(Image sets with object changes)
- - -

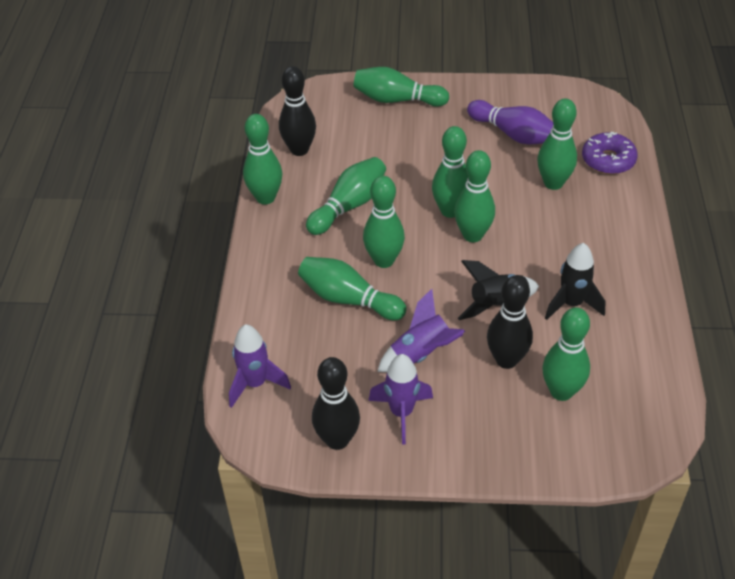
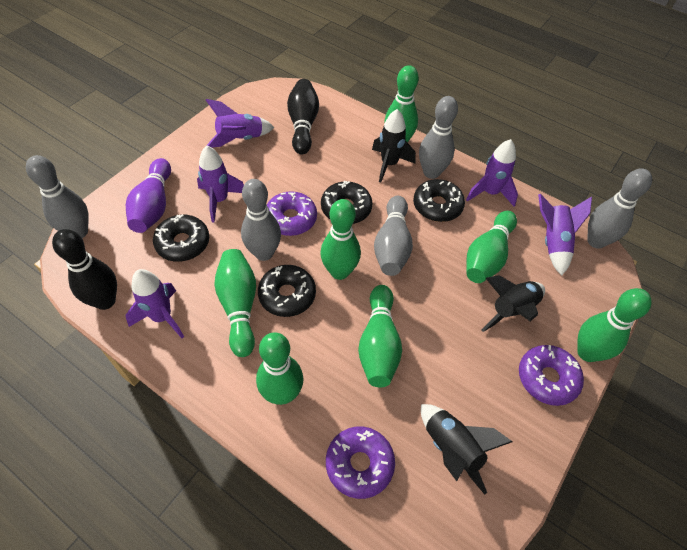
black bowling pin: 3 -> 2
black donut: 0 -> 4
black rocket: 2 -> 3
green bowling pin: 9 -> 7
grey bowling pin: 0 -> 5
purple donut: 1 -> 3
purple rocket: 3 -> 5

- - -

__TASK INSTRUCTIONS__.
Filter the records down to the lines containing the word "black", and copy those.

__EXERCISE OUTPUT__.
black bowling pin: 3 -> 2
black donut: 0 -> 4
black rocket: 2 -> 3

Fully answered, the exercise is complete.